**RAW DATA:**
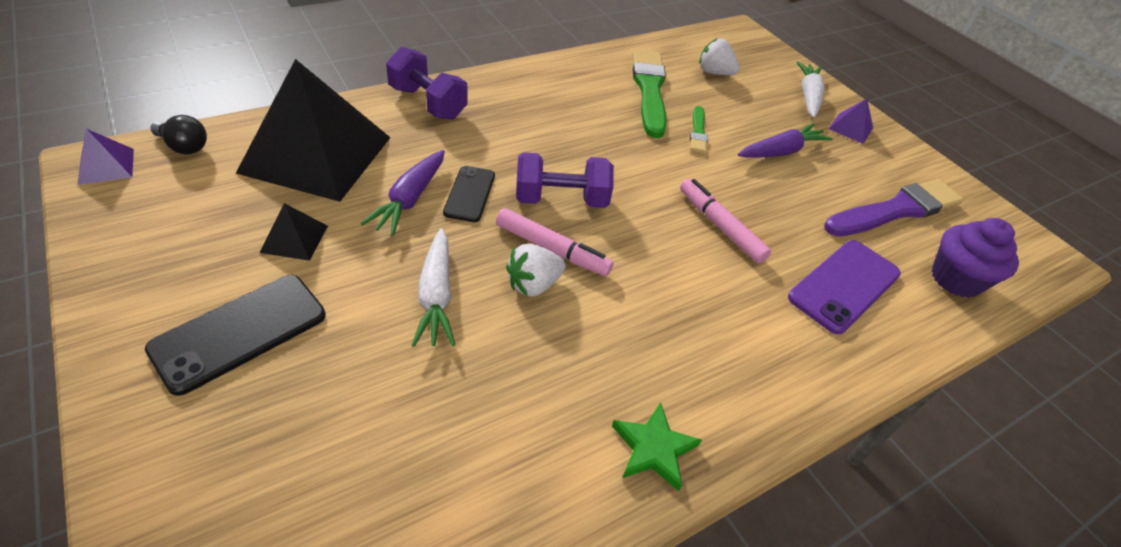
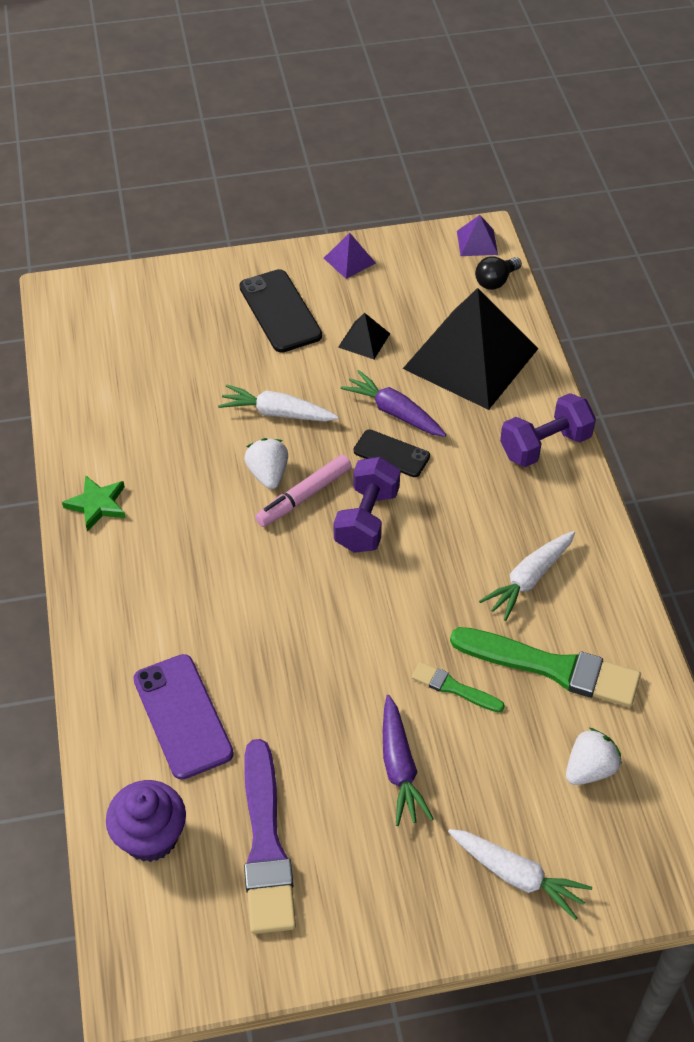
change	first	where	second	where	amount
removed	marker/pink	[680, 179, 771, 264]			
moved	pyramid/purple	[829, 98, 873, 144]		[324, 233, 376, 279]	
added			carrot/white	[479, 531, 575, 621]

**YOUR INSTRUCTIONS:**
For this exercise, write the listing out again exactly, excluding all images.

**EXERCISE OUTPUT:**
change	first	where	second	where	amount
removed	marker/pink	[680, 179, 771, 264]			
moved	pyramid/purple	[829, 98, 873, 144]		[324, 233, 376, 279]	
added			carrot/white	[479, 531, 575, 621]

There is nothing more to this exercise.